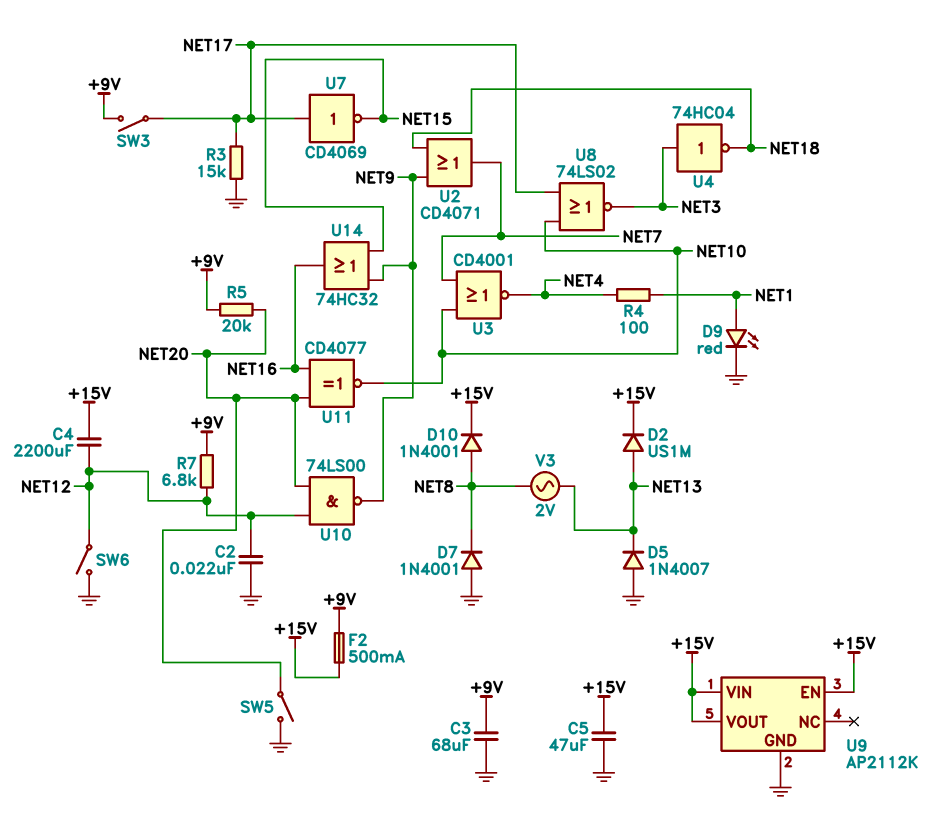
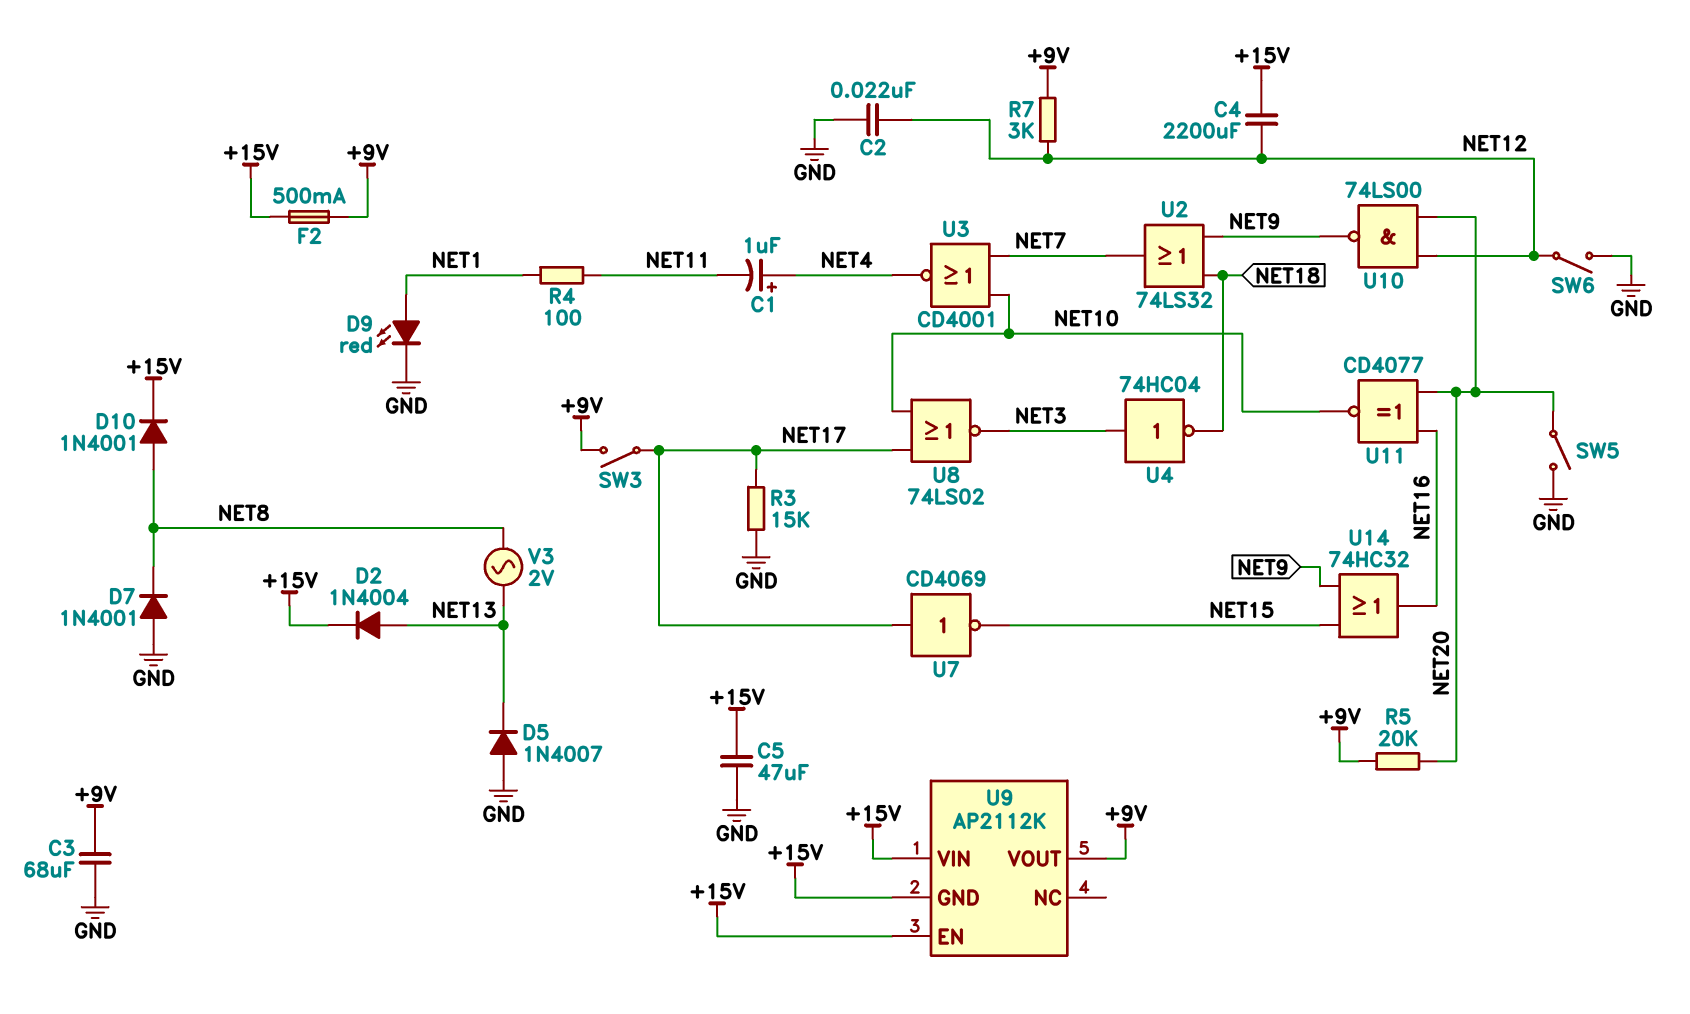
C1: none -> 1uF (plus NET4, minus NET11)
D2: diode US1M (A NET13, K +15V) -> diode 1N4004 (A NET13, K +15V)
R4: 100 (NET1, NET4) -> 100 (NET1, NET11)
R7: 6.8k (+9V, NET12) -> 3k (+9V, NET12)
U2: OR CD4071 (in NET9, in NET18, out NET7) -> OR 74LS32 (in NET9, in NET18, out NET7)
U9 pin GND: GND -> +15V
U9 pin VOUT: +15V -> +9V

---

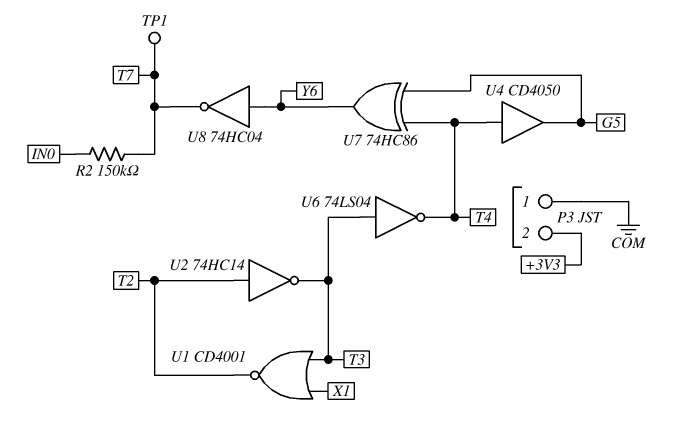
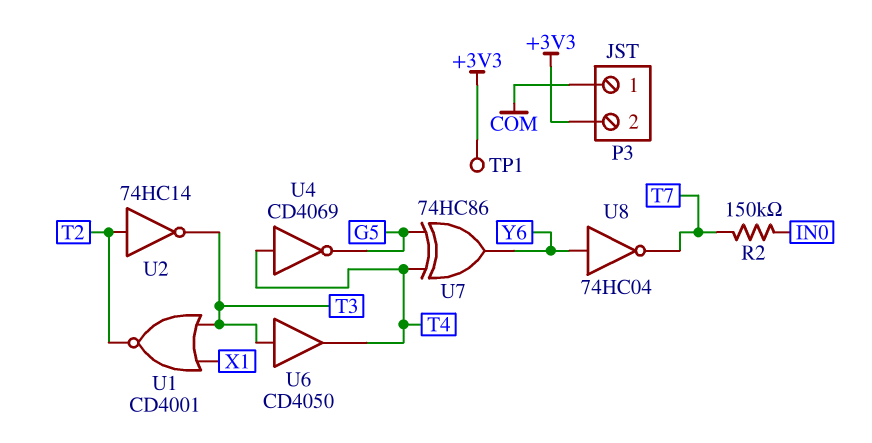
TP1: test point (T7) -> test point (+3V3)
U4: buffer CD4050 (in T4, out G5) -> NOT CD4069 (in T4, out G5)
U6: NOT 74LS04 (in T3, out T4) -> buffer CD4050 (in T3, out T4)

**Problem to solve**
Match on "buffer" and report each line of the data above that has it.

**Result for this task**
U4: buffer CD4050 (in T4, out G5) -> NOT CD4069 (in T4, out G5)
U6: NOT 74LS04 (in T3, out T4) -> buffer CD4050 (in T3, out T4)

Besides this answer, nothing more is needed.